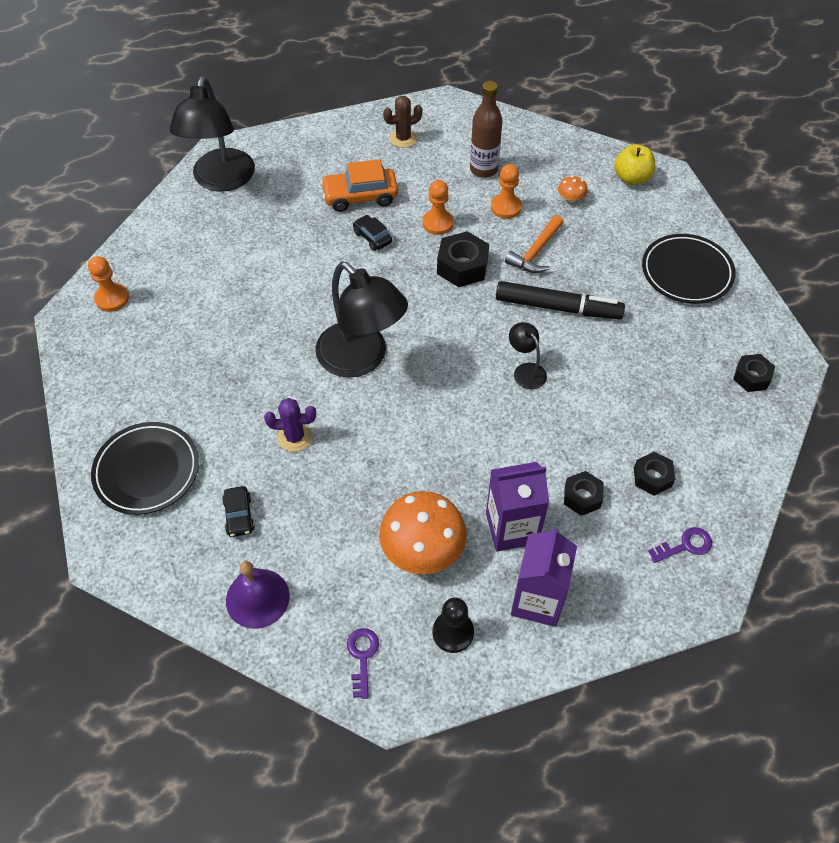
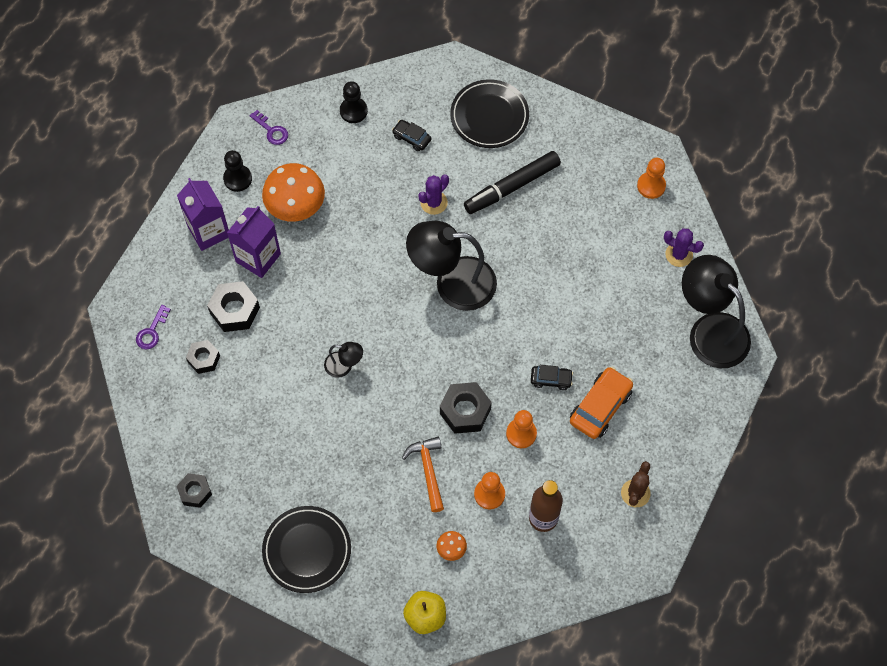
camera: 135 degrees right, 10 degrees up
(168, 238) = (679, 254): none -> purple cactus
(257, 598) = (353, 111): purple bell -> black pawn
(558, 308) = (369, 435): black marker -> black marker (512, 187)
(582, 497) = (235, 310): black nut -> black nut, size x1.55

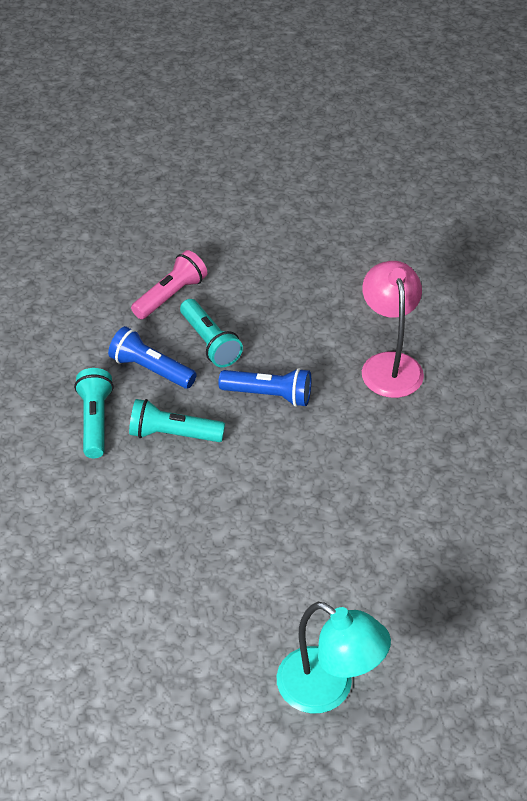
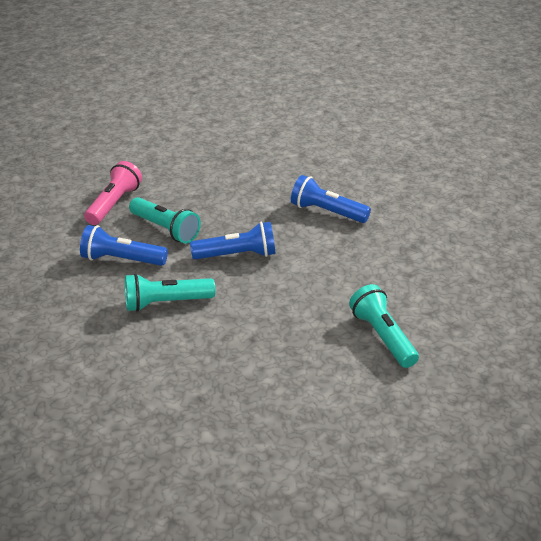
camera: 20 degrees left, 10 degrees down
(95, 421) = (87, 310): turquoise flashlight -> turquoise flashlight (382, 336)
(328, 689) = (415, 468): turquoise lamp -> none
(389, 364) = (327, 212): pink lamp -> blue flashlight

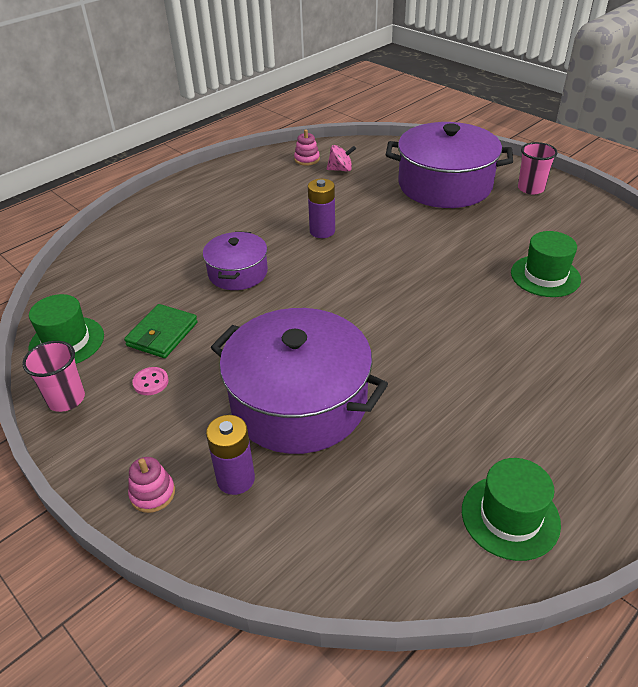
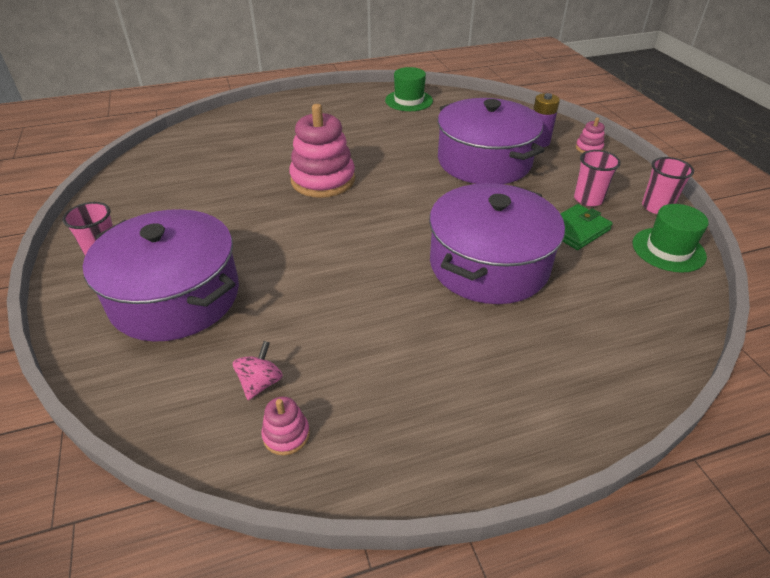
camera: 155 degrees left, 0 degrees up
(151, 382) = (588, 199): pink button -> pink cup
(238, 273) = (489, 265): purple pot -> purple pot, size x1.83
(322, 231) = (371, 283): purple battery -> none
(340, 169) = (260, 383): pink spinning top -> pink spinning top turned 90 degrees clockwise
(459, 304) = (323, 180): none -> pink stacking toy
(545, 276) = (236, 178): green hat -> none

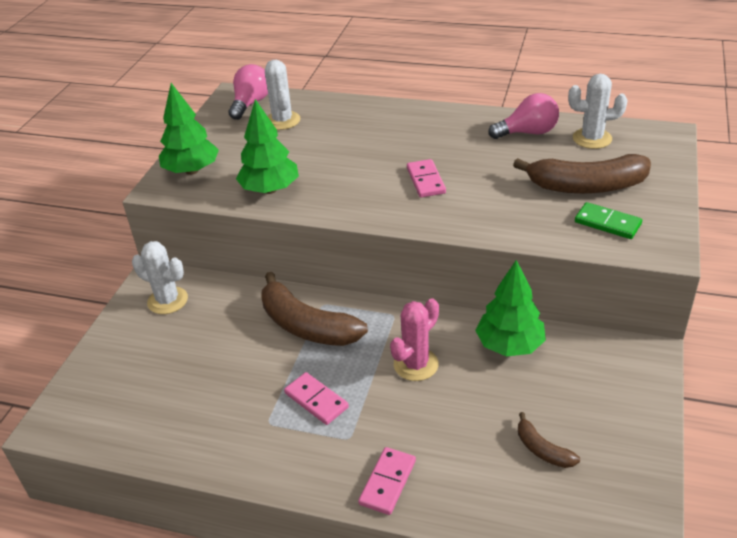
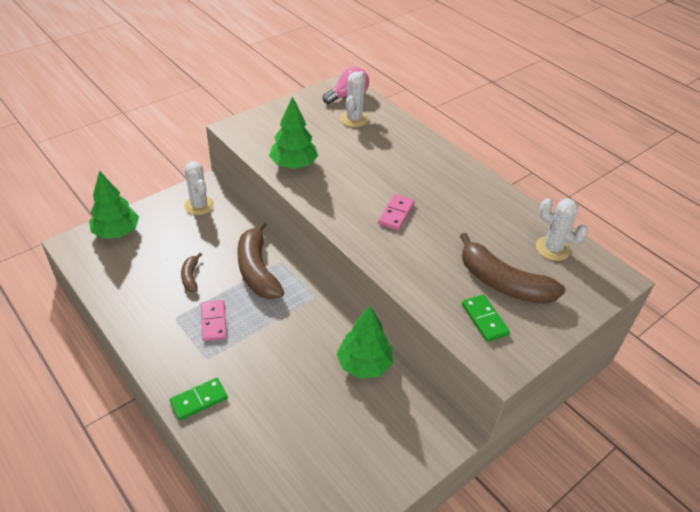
camera: 30 degrees right, 5 degrees up
(191, 171) = (263, 126): green tree -> green tree (117, 232)
(387, 482) = (199, 400): pink domino -> green domino
(416, 364) = (293, 338): pink cactus -> none
(528, 133) = (509, 217): pink light bulb -> none
(542, 450) = (308, 447): brown banana -> brown banana (190, 277)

### Task instructions
Could you give again precisely the lines from the one containing "(168, 238) = (679, 254): none" through the final line of the material above, both included, and no others, dropping the pictures?

### Written answer
(168, 238) = (679, 254): none -> purple cactus
(257, 598) = (353, 111): purple bell -> black pawn
(558, 308) = (369, 435): black marker -> black marker (512, 187)
(582, 497) = (235, 310): black nut -> black nut, size x1.55

camera: 20 degrees left, 10 degrees down
(95, 421) = (87, 310): turquoise flashlight -> turquoise flashlight (382, 336)
(328, 689) = (415, 468): turquoise lamp -> none
(389, 364) = (327, 212): pink lamp -> blue flashlight

camera: 155 degrees left, 0 degrees up
(151, 382) = (588, 199): pink button -> pink cup
(238, 273) = (489, 265): purple pot -> purple pot, size x1.83
(322, 231) = (371, 283): purple battery -> none
(340, 169) = (260, 383): pink spinning top -> pink spinning top turned 90 degrees clockwise
(459, 304) = (323, 180): none -> pink stacking toy
(545, 276) = (236, 178): green hat -> none

camera: 30 degrees right, 5 degrees up
(191, 171) = (263, 126): green tree -> green tree (117, 232)
(387, 482) = (199, 400): pink domino -> green domino
(416, 364) = (293, 338): pink cactus -> none
(528, 133) = (509, 217): pink light bulb -> none
(542, 450) = (308, 447): brown banana -> brown banana (190, 277)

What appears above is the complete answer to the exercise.